### Exercise material
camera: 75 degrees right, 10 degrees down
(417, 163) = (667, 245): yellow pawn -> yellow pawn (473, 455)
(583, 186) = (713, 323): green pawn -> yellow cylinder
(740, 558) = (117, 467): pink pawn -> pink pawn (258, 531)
* * *
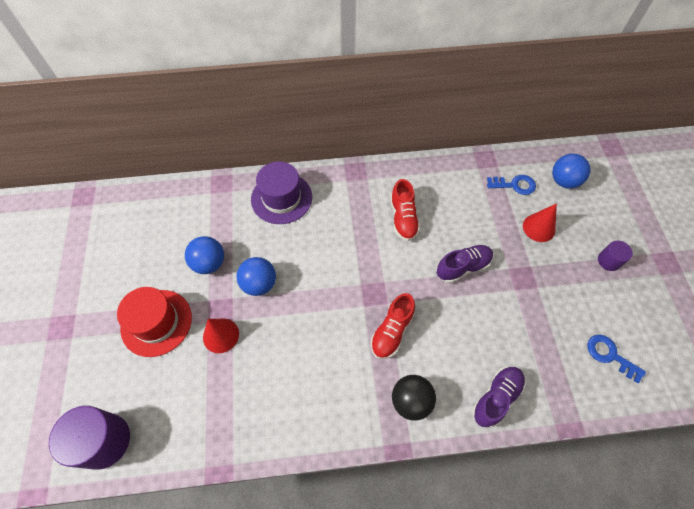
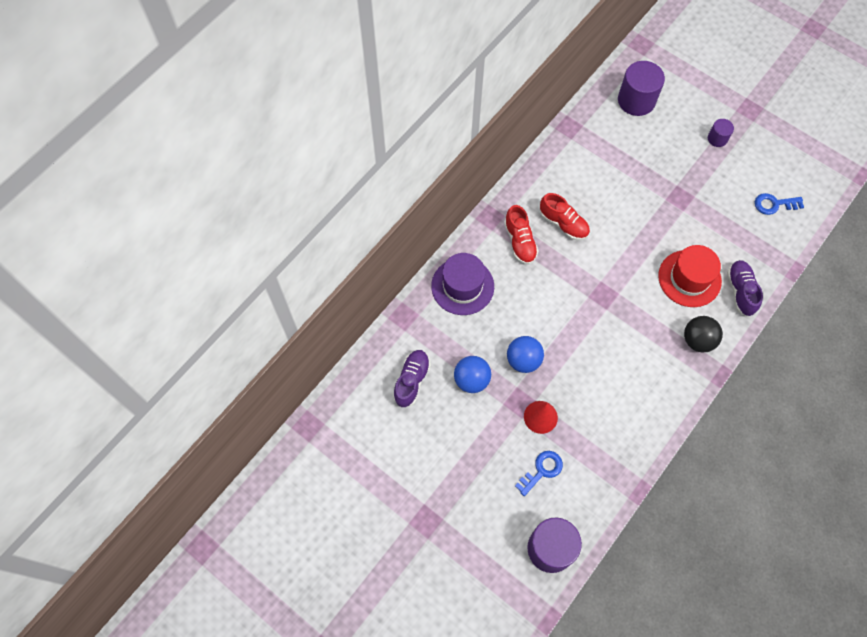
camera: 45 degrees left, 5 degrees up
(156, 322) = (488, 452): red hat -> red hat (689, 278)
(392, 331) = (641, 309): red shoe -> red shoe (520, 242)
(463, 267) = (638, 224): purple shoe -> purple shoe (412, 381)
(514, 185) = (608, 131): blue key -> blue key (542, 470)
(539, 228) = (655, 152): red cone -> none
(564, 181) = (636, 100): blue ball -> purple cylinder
...
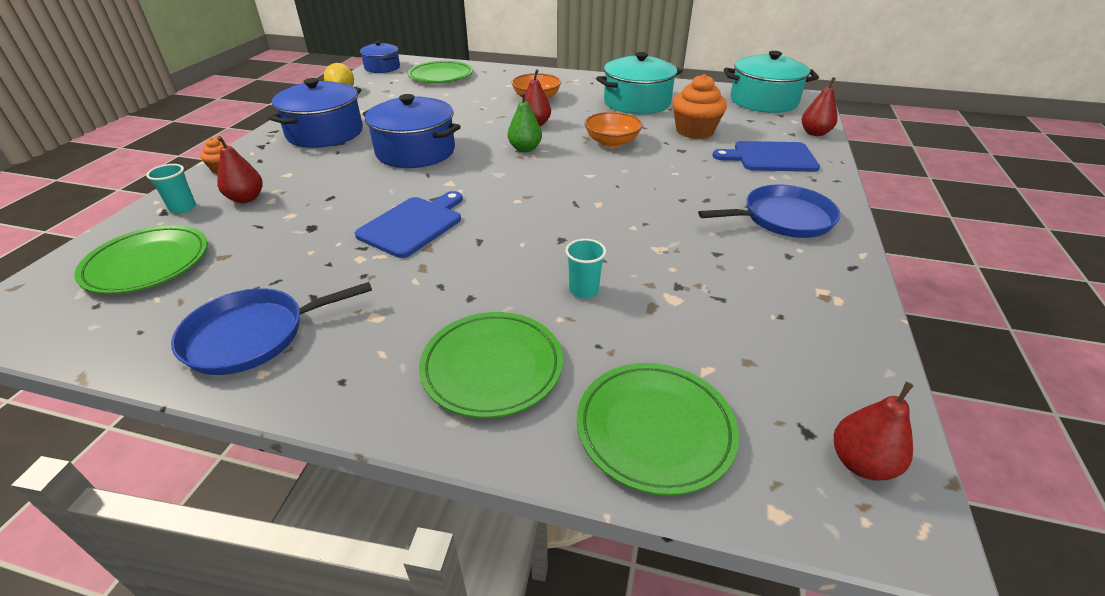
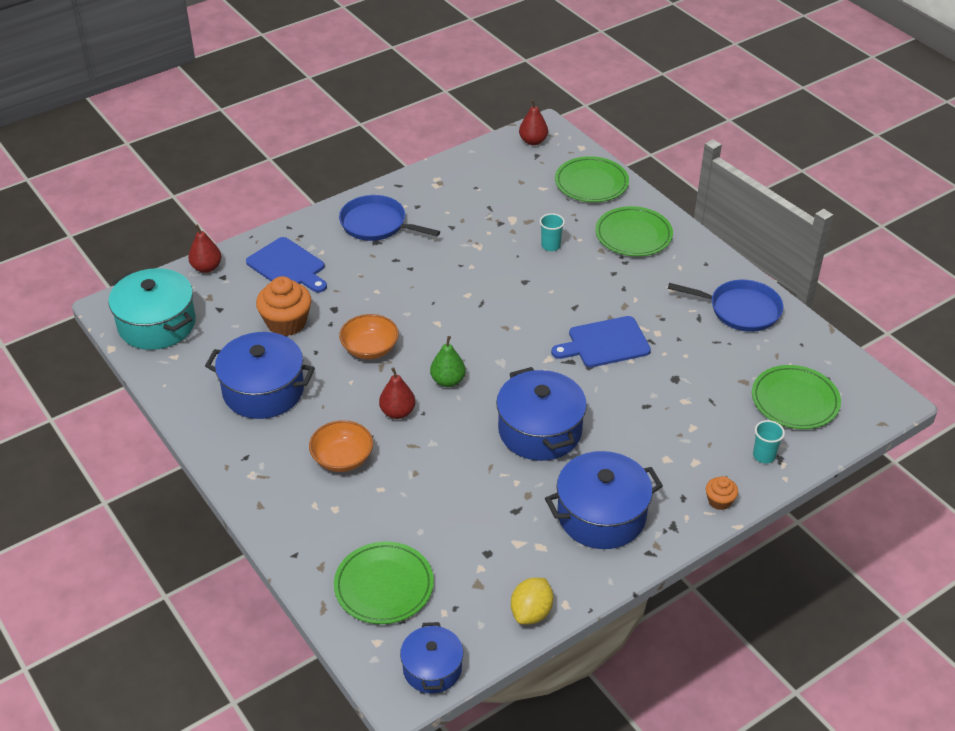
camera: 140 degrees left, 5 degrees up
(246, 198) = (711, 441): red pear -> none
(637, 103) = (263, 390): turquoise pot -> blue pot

### Task statement
From the entries above, extract only the lines running from the one containing "camera: 75 degrees right, 10 degrees down" through the one containing "(740, 558) = (117, 467): pink", inclusive.

### Response below
camera: 75 degrees right, 10 degrees down
(417, 163) = (667, 245): yellow pawn -> yellow pawn (473, 455)
(583, 186) = (713, 323): green pawn -> yellow cylinder
(740, 558) = (117, 467): pink pawn -> pink pawn (258, 531)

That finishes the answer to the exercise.